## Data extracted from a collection

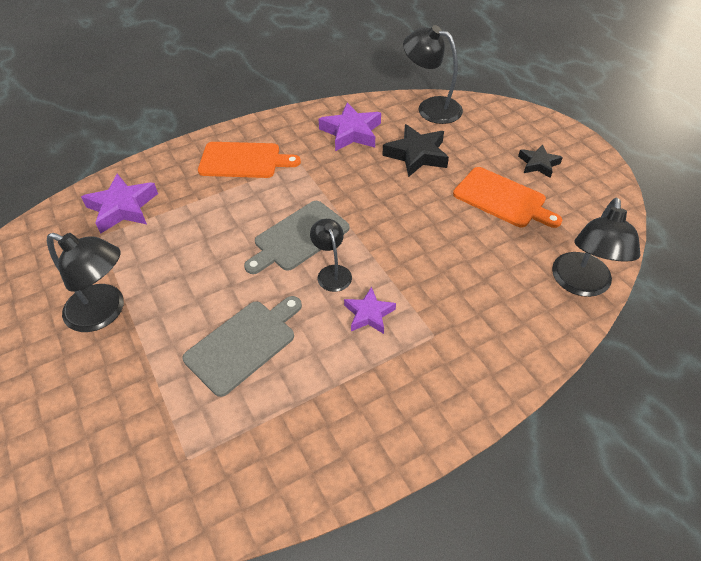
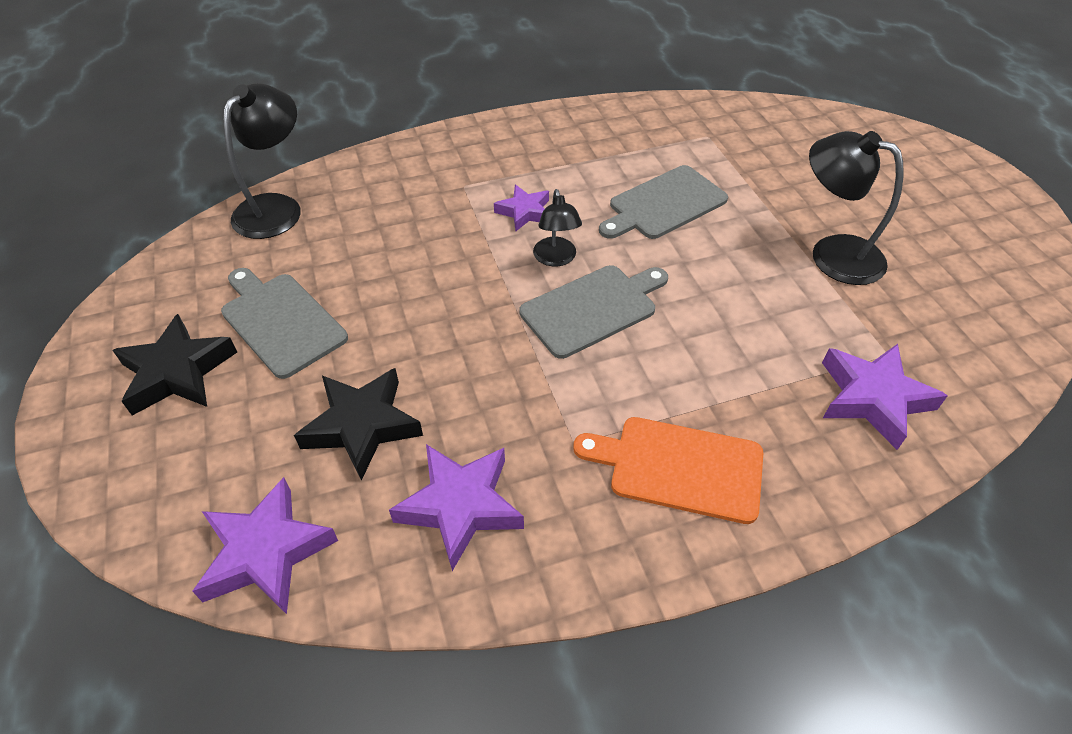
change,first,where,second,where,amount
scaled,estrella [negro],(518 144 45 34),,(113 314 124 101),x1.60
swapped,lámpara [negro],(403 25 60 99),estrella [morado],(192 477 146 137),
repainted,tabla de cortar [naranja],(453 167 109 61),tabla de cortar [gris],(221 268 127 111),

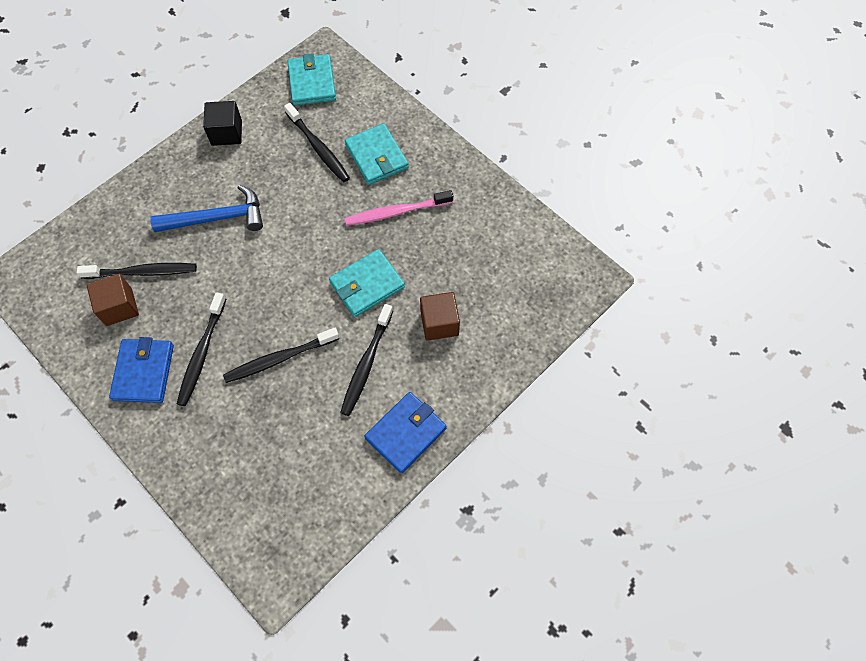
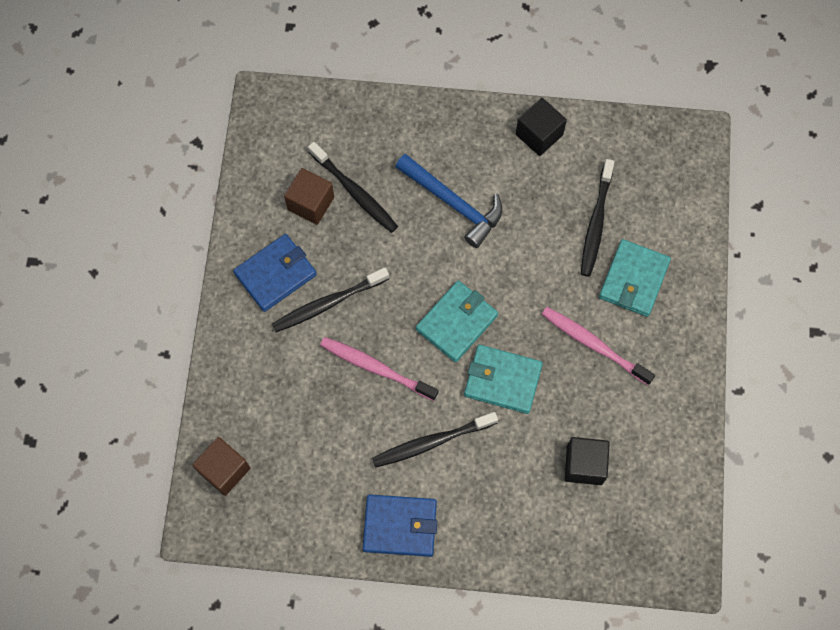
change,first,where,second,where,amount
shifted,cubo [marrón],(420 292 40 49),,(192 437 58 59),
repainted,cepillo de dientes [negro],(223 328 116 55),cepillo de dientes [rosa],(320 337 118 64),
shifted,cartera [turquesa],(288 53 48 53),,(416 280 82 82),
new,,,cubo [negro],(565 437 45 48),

## Goal of the exercise
Leave the pictures out, and copy exactly each line from the one containing "scaled,estrella [negro],(518 144" through the final line of the data.

## Answer below
scaled,estrella [negro],(518 144 45 34),,(113 314 124 101),x1.60
swapped,lámpara [negro],(403 25 60 99),estrella [morado],(192 477 146 137),
repainted,tabla de cortar [naranja],(453 167 109 61),tabla de cortar [gris],(221 268 127 111),

change,first,where,second,where,amount
shifted,cubo [marrón],(420 292 40 49),,(192 437 58 59),
repainted,cepillo de dientes [negro],(223 328 116 55),cepillo de dientes [rosa],(320 337 118 64),
shifted,cartera [turquesa],(288 53 48 53),,(416 280 82 82),
new,,,cubo [negro],(565 437 45 48),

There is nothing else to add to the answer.